**EXERCISE OBJECTIVE**
Please render these lines as a JSON list of strings, one string per line, with blank lines left out.
▬▬▬▬▬▬
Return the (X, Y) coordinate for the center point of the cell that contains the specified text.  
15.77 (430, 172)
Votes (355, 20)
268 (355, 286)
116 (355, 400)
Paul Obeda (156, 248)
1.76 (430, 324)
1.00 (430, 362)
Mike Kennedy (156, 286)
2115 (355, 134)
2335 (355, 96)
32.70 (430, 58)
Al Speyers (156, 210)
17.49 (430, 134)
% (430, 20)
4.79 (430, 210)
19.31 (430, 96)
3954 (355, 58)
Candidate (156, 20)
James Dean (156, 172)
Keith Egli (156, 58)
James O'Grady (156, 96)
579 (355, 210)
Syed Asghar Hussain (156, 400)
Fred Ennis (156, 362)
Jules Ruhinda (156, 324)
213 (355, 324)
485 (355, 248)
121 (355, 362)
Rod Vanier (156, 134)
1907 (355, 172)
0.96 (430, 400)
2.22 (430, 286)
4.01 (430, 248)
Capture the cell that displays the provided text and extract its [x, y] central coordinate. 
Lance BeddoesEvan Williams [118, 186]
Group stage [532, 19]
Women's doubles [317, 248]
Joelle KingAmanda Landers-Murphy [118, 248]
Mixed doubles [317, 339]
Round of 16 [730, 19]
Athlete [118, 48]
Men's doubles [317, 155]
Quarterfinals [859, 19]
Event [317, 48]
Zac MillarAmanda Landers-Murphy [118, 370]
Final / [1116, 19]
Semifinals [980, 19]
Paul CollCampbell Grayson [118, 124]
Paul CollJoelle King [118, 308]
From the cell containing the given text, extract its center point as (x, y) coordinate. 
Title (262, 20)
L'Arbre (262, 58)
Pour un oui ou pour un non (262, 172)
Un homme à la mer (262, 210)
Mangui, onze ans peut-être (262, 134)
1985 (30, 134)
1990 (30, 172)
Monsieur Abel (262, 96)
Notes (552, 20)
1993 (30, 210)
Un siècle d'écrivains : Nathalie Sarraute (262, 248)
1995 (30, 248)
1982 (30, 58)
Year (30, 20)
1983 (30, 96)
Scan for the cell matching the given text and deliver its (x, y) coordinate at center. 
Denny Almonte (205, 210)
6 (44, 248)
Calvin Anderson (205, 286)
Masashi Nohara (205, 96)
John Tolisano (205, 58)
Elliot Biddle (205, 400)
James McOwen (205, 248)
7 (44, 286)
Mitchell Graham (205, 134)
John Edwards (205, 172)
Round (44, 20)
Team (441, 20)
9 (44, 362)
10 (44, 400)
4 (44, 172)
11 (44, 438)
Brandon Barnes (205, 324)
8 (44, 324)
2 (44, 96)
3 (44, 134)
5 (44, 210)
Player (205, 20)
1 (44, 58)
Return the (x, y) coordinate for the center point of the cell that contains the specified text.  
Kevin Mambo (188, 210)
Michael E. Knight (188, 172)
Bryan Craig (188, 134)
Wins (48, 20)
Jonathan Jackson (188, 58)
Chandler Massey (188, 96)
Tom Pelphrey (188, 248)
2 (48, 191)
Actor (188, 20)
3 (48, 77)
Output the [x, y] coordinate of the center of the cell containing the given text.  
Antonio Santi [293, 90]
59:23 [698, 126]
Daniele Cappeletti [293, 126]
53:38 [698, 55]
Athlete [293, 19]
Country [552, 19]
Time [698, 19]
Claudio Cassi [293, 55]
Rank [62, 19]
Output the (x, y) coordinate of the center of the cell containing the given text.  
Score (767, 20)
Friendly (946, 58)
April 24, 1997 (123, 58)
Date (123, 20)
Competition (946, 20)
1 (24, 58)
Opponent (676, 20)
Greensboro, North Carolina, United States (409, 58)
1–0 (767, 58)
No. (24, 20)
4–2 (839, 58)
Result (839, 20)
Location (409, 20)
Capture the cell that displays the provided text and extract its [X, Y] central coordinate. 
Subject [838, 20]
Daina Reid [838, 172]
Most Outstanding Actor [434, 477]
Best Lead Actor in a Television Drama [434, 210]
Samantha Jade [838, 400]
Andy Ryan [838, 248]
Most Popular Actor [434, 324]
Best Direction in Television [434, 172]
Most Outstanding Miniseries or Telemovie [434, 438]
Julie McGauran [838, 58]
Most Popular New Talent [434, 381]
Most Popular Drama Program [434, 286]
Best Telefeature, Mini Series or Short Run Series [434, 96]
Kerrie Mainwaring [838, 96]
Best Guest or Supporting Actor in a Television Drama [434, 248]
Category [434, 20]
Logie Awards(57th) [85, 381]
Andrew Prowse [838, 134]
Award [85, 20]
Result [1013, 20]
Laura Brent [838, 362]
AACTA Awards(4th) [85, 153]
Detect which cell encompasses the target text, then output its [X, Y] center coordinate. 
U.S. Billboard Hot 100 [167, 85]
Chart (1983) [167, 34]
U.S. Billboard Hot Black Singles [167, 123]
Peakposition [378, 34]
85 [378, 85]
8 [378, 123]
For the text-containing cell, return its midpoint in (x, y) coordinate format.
▬▬▬▬▬▬
**FULL OUTPUT**
[
  "Return the (X, Y) coordinate for the center point of the cell that contains the specified text.  ",
  "15.77 (430, 172)",
  "Votes (355, 20)",
  "268 (355, 286)",
  "116 (355, 400)",
  "Paul Obeda (156, 248)",
  "1.76 (430, 324)",
  "1.00 (430, 362)",
  "Mike Kennedy (156, 286)",
  "2115 (355, 134)",
  "2335 (355, 96)",
  "32.70 (430, 58)",
  "Al Speyers (156, 210)",
  "17.49 (430, 134)",
  "% (430, 20)",
  "4.79 (430, 210)",
  "19.31 (430, 96)",
  "3954 (355, 58)",
  "Candidate (156, 20)",
  "James Dean (156, 172)",
  "Keith Egli (156, 58)",
  "James O'Grady (156, 96)",
  "579 (355, 210)",
  "Syed Asghar Hussain (156, 400)",
  "Fred Ennis (156, 362)",
  "Jules Ruhinda (156, 324)",
  "213 (355, 324)",
  "485 (355, 248)",
  "121 (355, 362)",
  "Rod Vanier (156, 134)",
  "1907 (355, 172)",
  "0.96 (430, 400)",
  "2.22 (430, 286)",
  "4.01 (430, 248)",
  "Capture the cell that displays the provided text and extract its [x, y] central coordinate. ",
  "Lance BeddoesEvan Williams [118, 186]",
  "Group stage [532, 19]",
  "Women's doubles [317, 248]",
  "Joelle KingAmanda Landers-Murphy [118, 248]",
  "Mixed doubles [317, 339]",
  "Round of 16 [730, 19]",
  "Athlete [118, 48]",
  "Men's doubles [317, 155]",
  "Quarterfinals [859, 19]",
  "Event [317, 48]",
  "Zac MillarAmanda Landers-Murphy [118, 370]",
  "Final / [1116, 19]",
  "Semifinals [980, 19]",
  "Paul CollCampbell Grayson [118, 124]",
  "Paul CollJoelle King [118, 308]",
  "From the cell containing the given text, extract its center point as (x, y) coordinate. ",
  "Title (262, 20)",
  "L'Arbre (262, 58)",
  "Pour un oui ou pour un non (262, 172)",
  "Un homme à la mer (262, 210)",
  "Mangui, onze ans peut-être (262, 134)",
  "1985 (30, 134)",
  "1990 (30, 172)",
  "Monsieur Abel (262, 96)",
  "Notes (552, 20)",
  "1993 (30, 210)",
  "Un siècle d'écrivains : Nathalie Sarraute (262, 248)",
  "1995 (30, 248)",
  "1982 (30, 58)",
  "Year (30, 20)",
  "1983 (30, 96)",
  "Scan for the cell matching the given text and deliver its (x, y) coordinate at center. ",
  "Denny Almonte (205, 210)",
  "6 (44, 248)",
  "Calvin Anderson (205, 286)",
  "Masashi Nohara (205, 96)",
  "John Tolisano (205, 58)",
  "Elliot Biddle (205, 400)",
  "James McOwen (205, 248)",
  "7 (44, 286)",
  "Mitchell Graham (205, 134)",
  "John Edwards (205, 172)",
  "Round (44, 20)",
  "Team (441, 20)",
  "9 (44, 362)",
  "10 (44, 400)",
  "4 (44, 172)",
  "11 (44, 438)",
  "Brandon Barnes (205, 324)",
  "8 (44, 324)",
  "2 (44, 96)",
  "3 (44, 134)",
  "5 (44, 210)",
  "Player (205, 20)",
  "1 (44, 58)",
  "Return the (x, y) coordinate for the center point of the cell that contains the specified text.  ",
  "Kevin Mambo (188, 210)",
  "Michael E. Knight (188, 172)",
  "Bryan Craig (188, 134)",
  "Wins (48, 20)",
  "Jonathan Jackson (188, 58)",
  "Chandler Massey (188, 96)",
  "Tom Pelphrey (188, 248)",
  "2 (48, 191)",
  "Actor (188, 20)",
  "3 (48, 77)",
  "Output the [x, y] coordinate of the center of the cell containing the given text.  ",
  "Antonio Santi [293, 90]",
  "59:23 [698, 126]",
  "Daniele Cappeletti [293, 126]",
  "53:38 [698, 55]",
  "Athlete [293, 19]",
  "Country [552, 19]",
  "Time [698, 19]",
  "Claudio Cassi [293, 55]",
  "Rank [62, 19]",
  "Output the (x, y) coordinate of the center of the cell containing the given text.  ",
  "Score (767, 20)",
  "Friendly (946, 58)",
  "April 24, 1997 (123, 58)",
  "Date (123, 20)",
  "Competition (946, 20)",
  "1 (24, 58)",
  "Opponent (676, 20)",
  "Greensboro, North Carolina, United States (409, 58)",
  "1–0 (767, 58)",
  "No. (24, 20)",
  "4–2 (839, 58)",
  "Result (839, 20)",
  "Location (409, 20)",
  "Capture the cell that displays the provided text and extract its [X, Y] central coordinate. ",
  "Subject [838, 20]",
  "Daina Reid [838, 172]",
  "Most Outstanding Actor [434, 477]",
  "Best Lead Actor in a Television Drama [434, 210]",
  "Samantha Jade [838, 400]",
  "Andy Ryan [838, 248]",
  "Most Popular Actor [434, 324]",
  "Best Direction in Television [434, 172]",
  "Most Outstanding Miniseries or Telemovie [434, 438]",
  "Julie McGauran [838, 58]",
  "Most Popular New Talent [434, 381]",
  "Most Popular Drama Program [434, 286]",
  "Best Telefeature, Mini Series or Short Run Series [434, 96]",
  "Kerrie Mainwaring [838, 96]",
  "Best Guest or Supporting Actor in a Television Drama [434, 248]",
  "Category [434, 20]",
  "Logie Awards(57th) [85, 381]",
  "Andrew Prowse [838, 134]",
  "Award [85, 20]",
  "Result [1013, 20]",
  "Laura Brent [838, 362]",
  "AACTA Awards(4th) [85, 153]",
  "Detect which cell encompasses the target text, then output its [X, Y] center coordinate. ",
  "U.S. Billboard Hot 100 [167, 85]",
  "Chart (1983) [167, 34]",
  "U.S. Billboard Hot Black Singles [167, 123]",
  "Peakposition [378, 34]",
  "85 [378, 85]",
  "8 [378, 123]",
  "For the text-containing cell, return its midpoint in (x, y) coordinate format."
]